- _Records provided_
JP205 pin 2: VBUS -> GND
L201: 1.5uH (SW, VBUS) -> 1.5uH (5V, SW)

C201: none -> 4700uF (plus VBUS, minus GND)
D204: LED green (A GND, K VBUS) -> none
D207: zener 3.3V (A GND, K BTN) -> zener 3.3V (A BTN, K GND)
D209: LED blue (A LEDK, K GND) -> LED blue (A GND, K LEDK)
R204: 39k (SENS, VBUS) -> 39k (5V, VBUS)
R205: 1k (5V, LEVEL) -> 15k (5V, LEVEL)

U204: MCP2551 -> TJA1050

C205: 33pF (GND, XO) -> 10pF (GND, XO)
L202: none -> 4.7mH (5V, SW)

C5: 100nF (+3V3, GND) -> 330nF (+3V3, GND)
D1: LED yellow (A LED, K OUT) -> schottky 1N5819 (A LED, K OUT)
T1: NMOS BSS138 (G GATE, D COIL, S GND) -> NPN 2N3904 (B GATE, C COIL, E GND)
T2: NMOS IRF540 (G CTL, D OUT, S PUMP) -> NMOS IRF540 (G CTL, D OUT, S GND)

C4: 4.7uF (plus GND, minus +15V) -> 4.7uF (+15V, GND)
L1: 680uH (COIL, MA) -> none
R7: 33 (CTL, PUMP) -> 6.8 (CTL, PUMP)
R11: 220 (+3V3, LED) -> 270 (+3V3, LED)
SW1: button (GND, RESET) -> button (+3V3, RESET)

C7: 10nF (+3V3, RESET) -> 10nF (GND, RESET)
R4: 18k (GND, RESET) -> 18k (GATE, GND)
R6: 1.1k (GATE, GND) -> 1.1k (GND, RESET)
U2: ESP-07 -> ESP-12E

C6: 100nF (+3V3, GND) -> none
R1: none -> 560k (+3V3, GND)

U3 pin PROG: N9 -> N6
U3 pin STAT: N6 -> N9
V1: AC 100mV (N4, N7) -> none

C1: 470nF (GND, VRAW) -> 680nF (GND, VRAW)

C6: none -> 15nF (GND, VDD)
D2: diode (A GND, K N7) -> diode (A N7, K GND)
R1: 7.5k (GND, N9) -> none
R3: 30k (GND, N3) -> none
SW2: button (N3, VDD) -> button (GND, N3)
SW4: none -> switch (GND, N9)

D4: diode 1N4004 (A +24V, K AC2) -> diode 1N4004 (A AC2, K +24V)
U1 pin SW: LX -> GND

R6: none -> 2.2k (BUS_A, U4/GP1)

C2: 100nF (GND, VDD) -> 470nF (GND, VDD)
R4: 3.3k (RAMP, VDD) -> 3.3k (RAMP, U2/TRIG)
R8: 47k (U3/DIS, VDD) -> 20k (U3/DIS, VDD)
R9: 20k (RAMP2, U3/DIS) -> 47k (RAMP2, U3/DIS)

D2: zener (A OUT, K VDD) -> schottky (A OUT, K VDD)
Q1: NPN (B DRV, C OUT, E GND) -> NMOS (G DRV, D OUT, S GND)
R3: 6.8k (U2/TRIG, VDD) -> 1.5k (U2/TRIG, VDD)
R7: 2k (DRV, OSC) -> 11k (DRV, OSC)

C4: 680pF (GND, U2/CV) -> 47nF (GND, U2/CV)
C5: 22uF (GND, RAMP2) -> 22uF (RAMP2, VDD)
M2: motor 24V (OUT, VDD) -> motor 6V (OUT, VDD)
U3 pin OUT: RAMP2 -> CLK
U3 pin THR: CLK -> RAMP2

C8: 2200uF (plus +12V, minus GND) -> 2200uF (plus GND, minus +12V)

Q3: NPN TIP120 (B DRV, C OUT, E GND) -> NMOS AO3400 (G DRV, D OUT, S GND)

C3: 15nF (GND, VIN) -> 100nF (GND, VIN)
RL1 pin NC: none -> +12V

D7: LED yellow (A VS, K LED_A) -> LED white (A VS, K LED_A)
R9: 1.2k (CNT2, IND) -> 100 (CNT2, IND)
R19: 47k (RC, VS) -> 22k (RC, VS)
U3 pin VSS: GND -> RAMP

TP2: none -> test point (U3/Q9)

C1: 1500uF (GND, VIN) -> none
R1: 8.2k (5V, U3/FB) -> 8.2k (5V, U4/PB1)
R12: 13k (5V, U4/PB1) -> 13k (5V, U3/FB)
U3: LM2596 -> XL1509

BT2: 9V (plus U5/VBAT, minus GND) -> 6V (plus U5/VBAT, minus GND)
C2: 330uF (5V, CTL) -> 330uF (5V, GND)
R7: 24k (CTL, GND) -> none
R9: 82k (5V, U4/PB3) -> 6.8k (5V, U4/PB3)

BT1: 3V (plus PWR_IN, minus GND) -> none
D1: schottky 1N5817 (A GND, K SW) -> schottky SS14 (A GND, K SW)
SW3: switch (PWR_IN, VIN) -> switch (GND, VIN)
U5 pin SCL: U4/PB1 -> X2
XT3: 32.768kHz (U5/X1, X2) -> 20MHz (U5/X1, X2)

- _To do_
Retype, exactly as written, each line from the one that has "C2: 330uF (5V, CTL) -> 330uF (5V, GND)" to the bottom of the entries above, and include both of those lines.

- _Response to the task_
C2: 330uF (5V, CTL) -> 330uF (5V, GND)
R7: 24k (CTL, GND) -> none
R9: 82k (5V, U4/PB3) -> 6.8k (5V, U4/PB3)

BT1: 3V (plus PWR_IN, minus GND) -> none
D1: schottky 1N5817 (A GND, K SW) -> schottky SS14 (A GND, K SW)
SW3: switch (PWR_IN, VIN) -> switch (GND, VIN)
U5 pin SCL: U4/PB1 -> X2
XT3: 32.768kHz (U5/X1, X2) -> 20MHz (U5/X1, X2)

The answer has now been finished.